# Exercise
Scan the records for the string "black", then copy each line that has it.

# Records to use
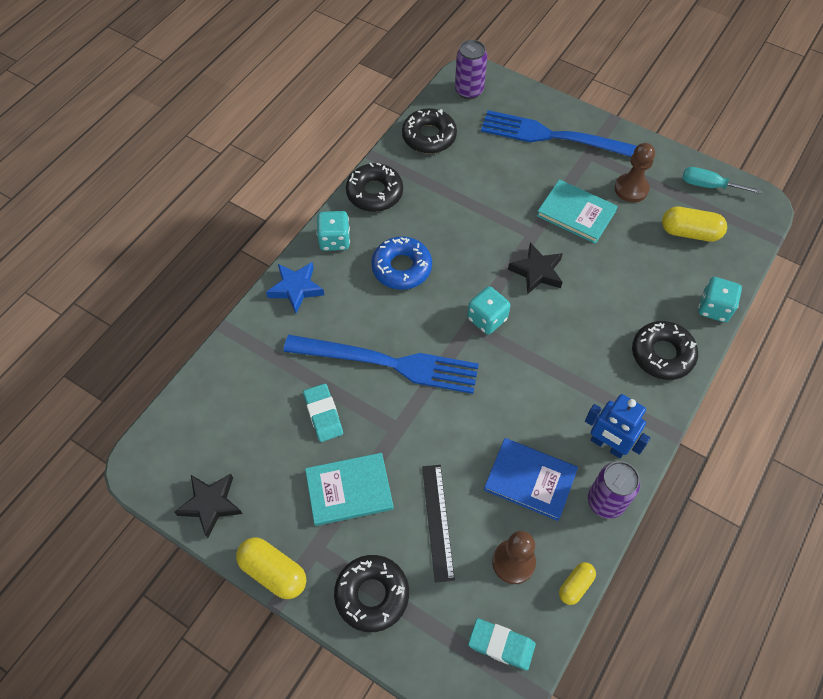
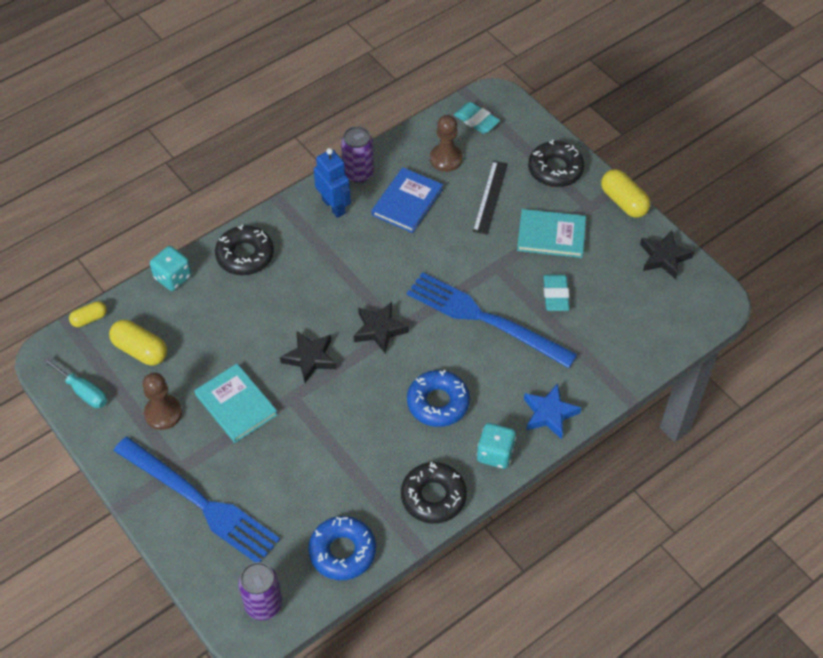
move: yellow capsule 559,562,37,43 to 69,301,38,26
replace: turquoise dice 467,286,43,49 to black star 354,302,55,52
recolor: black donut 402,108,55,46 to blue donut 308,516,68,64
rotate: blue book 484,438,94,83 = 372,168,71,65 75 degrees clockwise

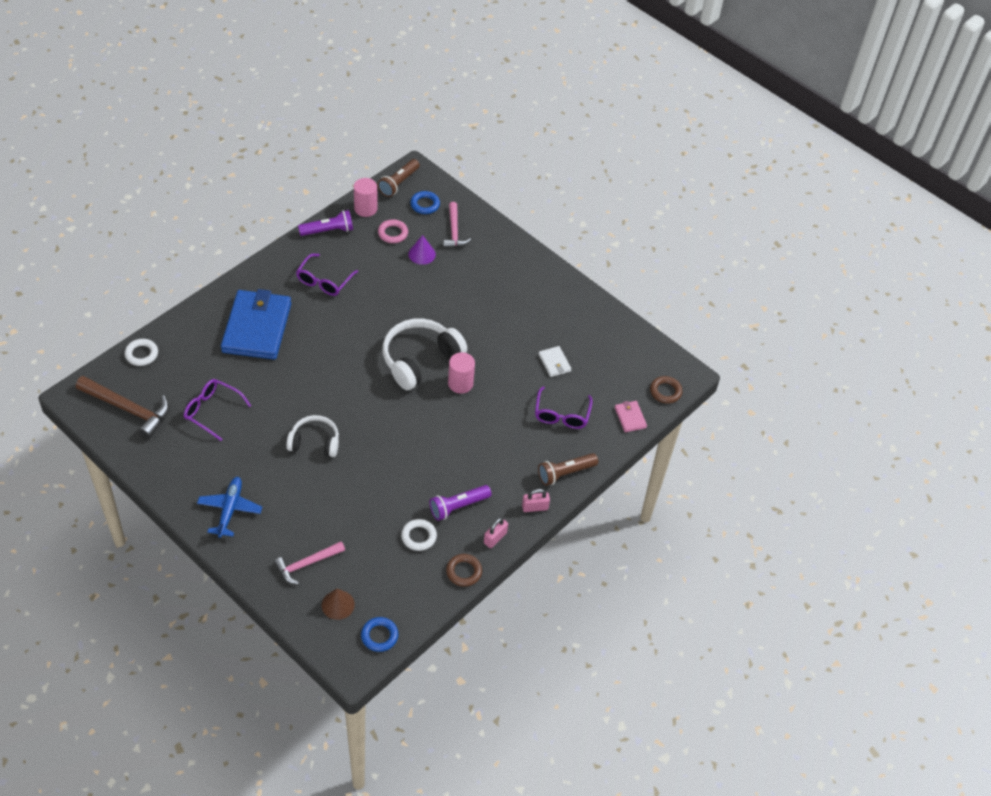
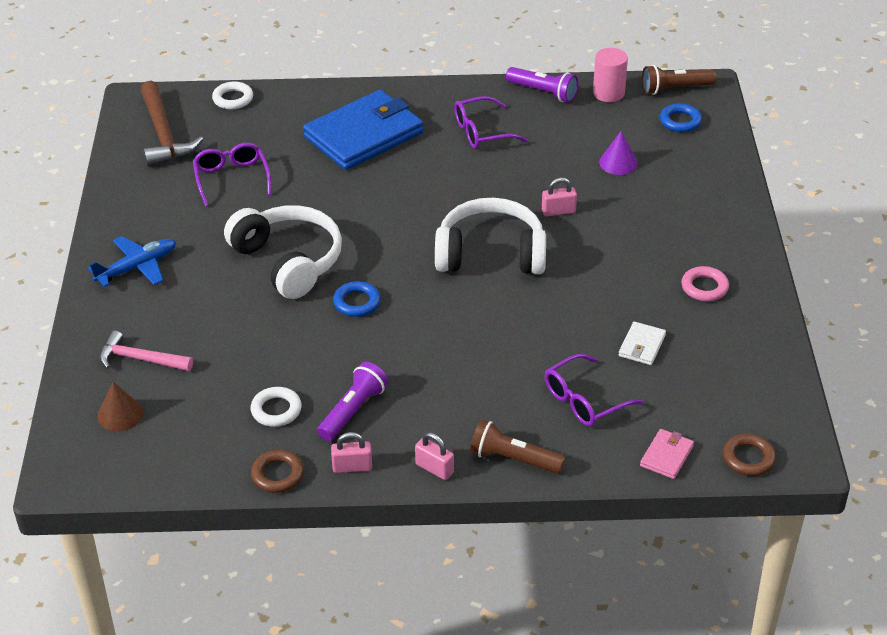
delete: pink hammer 443,202,28,46; pink cylinder 448,352,27,42
insert: pink padlock 542,178,35,39
move: blue ring 361,617,37,35 to 333,281,48,36; pink ring 378,219,30,24 to 681,266,48,35
rotate: purple flashlight 430,485,61,36 = 317,362,71,79 105 degrees clockwise
resize: white headphones 286,415,53,42 = 224,205,118,94 x1.63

# Response area
replace: turquoise dice 467,286,43,49 to black star 354,302,55,52
recolor: black donut 402,108,55,46 to blue donut 308,516,68,64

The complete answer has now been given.